> [WORK TO BE COMPLETED]: Report each line of the entries that contains the word "diode", copied in full.

> [SUPPLIED RECORDS]:
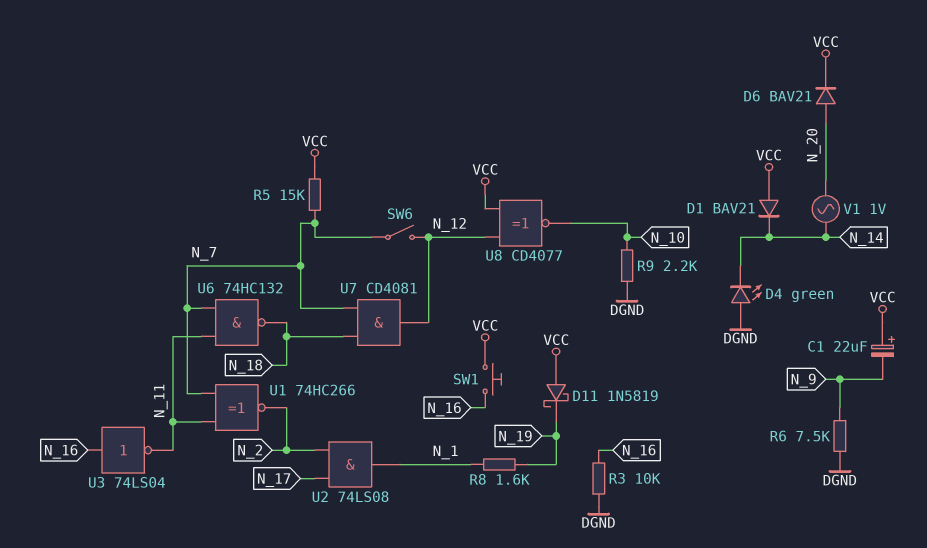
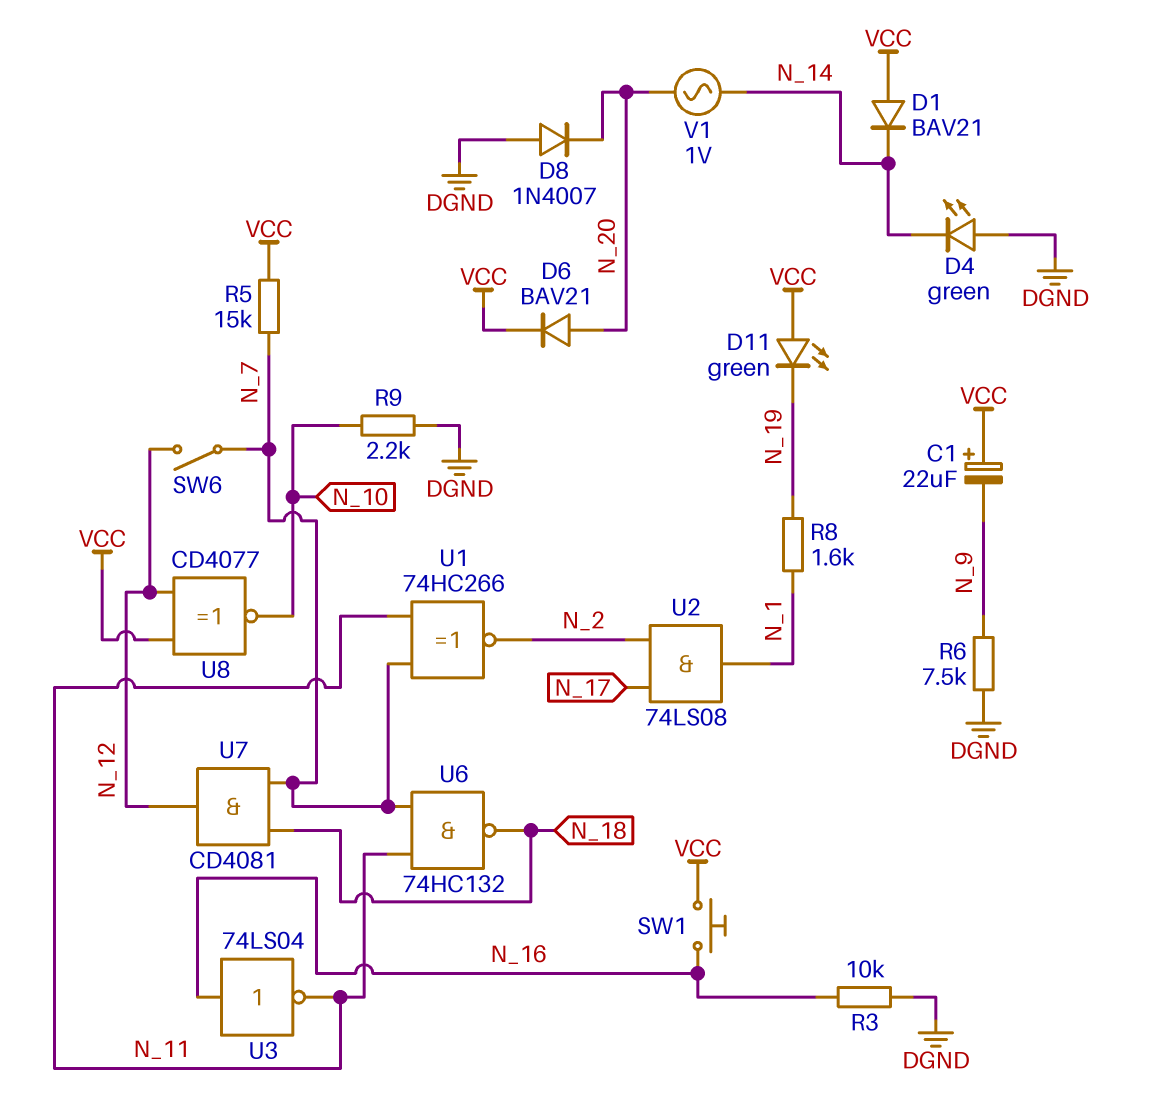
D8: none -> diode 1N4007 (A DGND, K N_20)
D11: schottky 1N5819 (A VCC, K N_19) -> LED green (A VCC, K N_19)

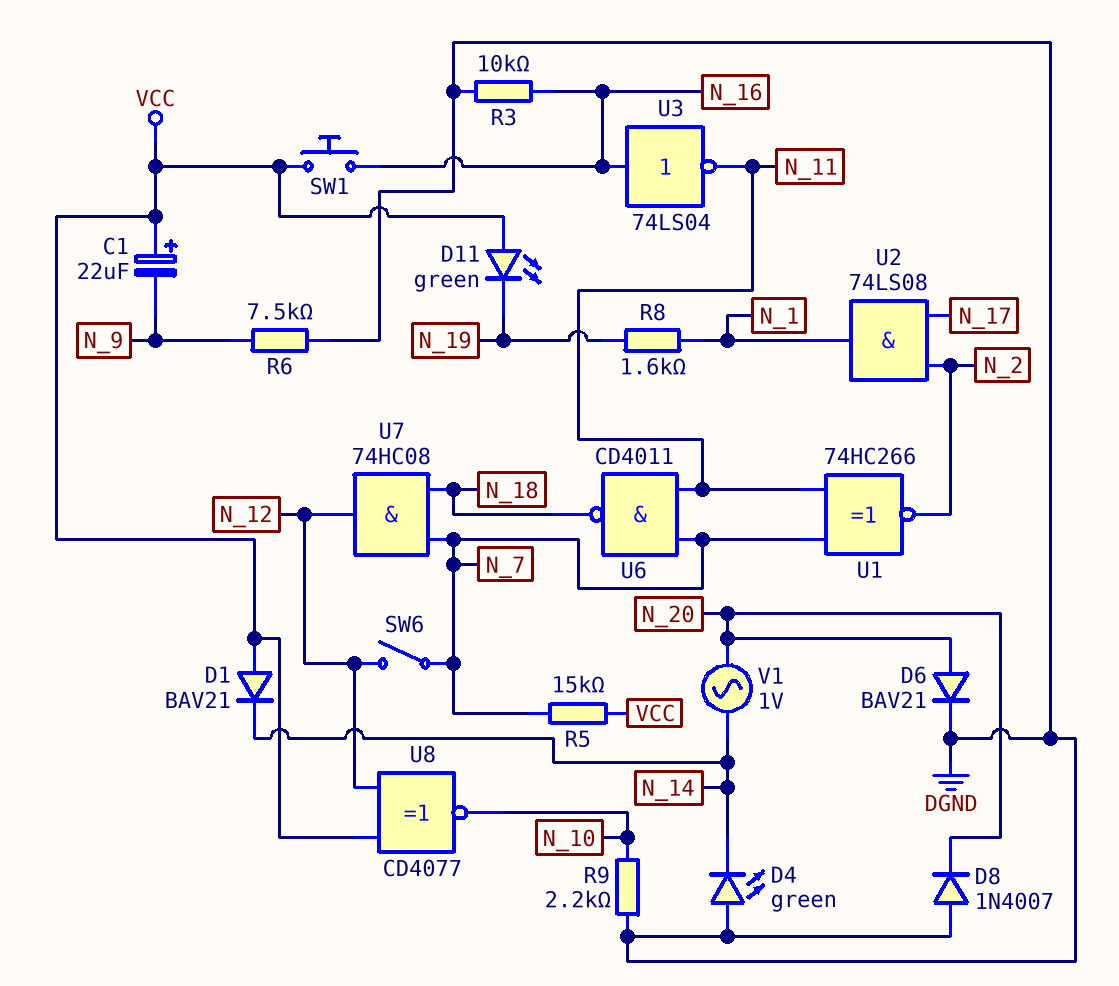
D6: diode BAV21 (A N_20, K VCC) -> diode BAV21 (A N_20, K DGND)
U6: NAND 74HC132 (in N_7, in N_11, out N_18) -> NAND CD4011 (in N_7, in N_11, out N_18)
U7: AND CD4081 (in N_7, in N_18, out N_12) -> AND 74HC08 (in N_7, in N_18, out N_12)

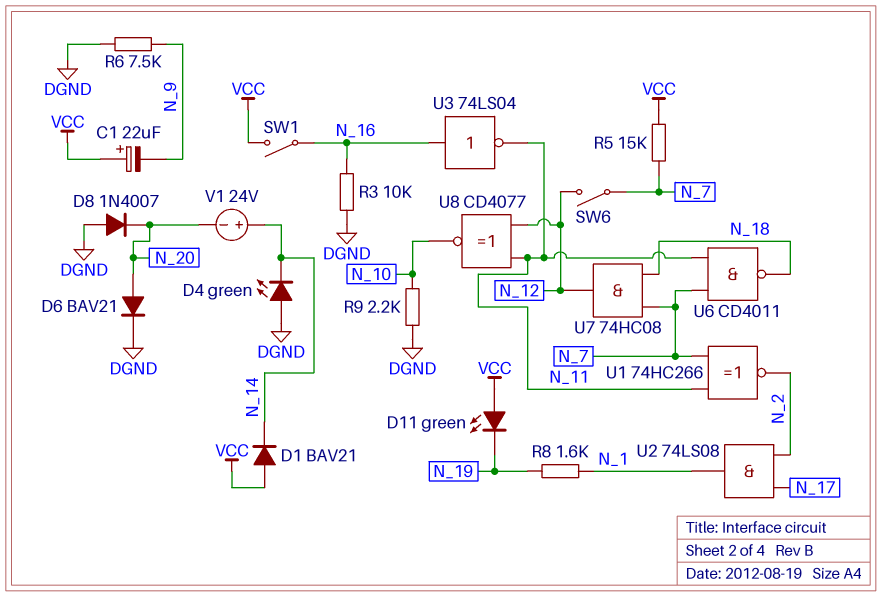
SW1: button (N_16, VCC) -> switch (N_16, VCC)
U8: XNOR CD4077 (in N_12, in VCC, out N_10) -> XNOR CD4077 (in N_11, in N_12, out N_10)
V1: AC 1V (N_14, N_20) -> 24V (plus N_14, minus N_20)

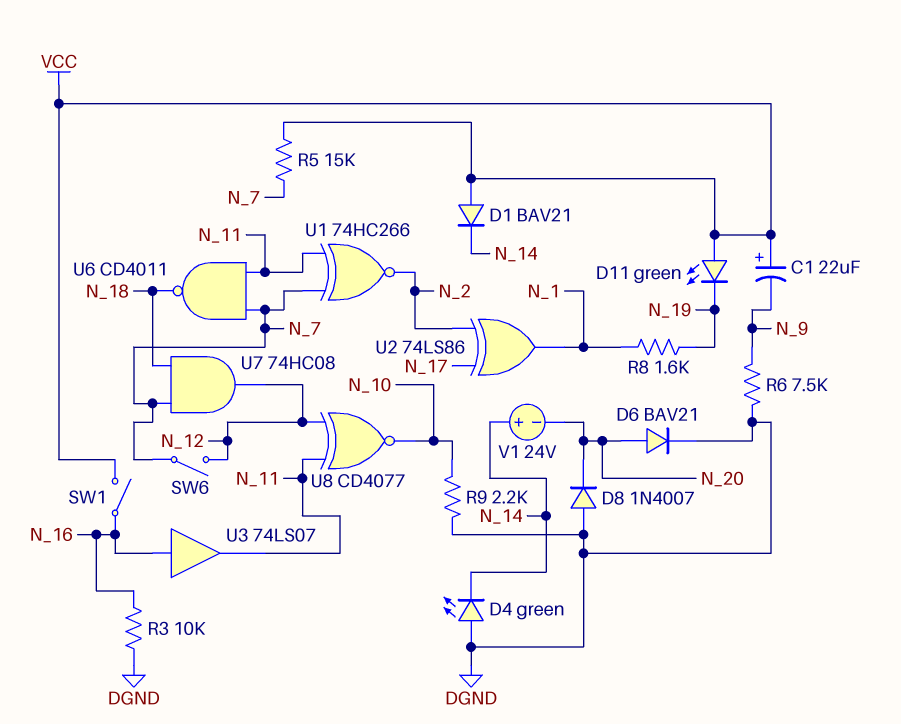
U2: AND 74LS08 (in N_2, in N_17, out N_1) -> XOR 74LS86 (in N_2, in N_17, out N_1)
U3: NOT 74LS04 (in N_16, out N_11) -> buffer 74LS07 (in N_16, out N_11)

> [RESPONSE FOR THIS EXERCISE]:
D8: none -> diode 1N4007 (A DGND, K N_20)
D6: diode BAV21 (A N_20, K VCC) -> diode BAV21 (A N_20, K DGND)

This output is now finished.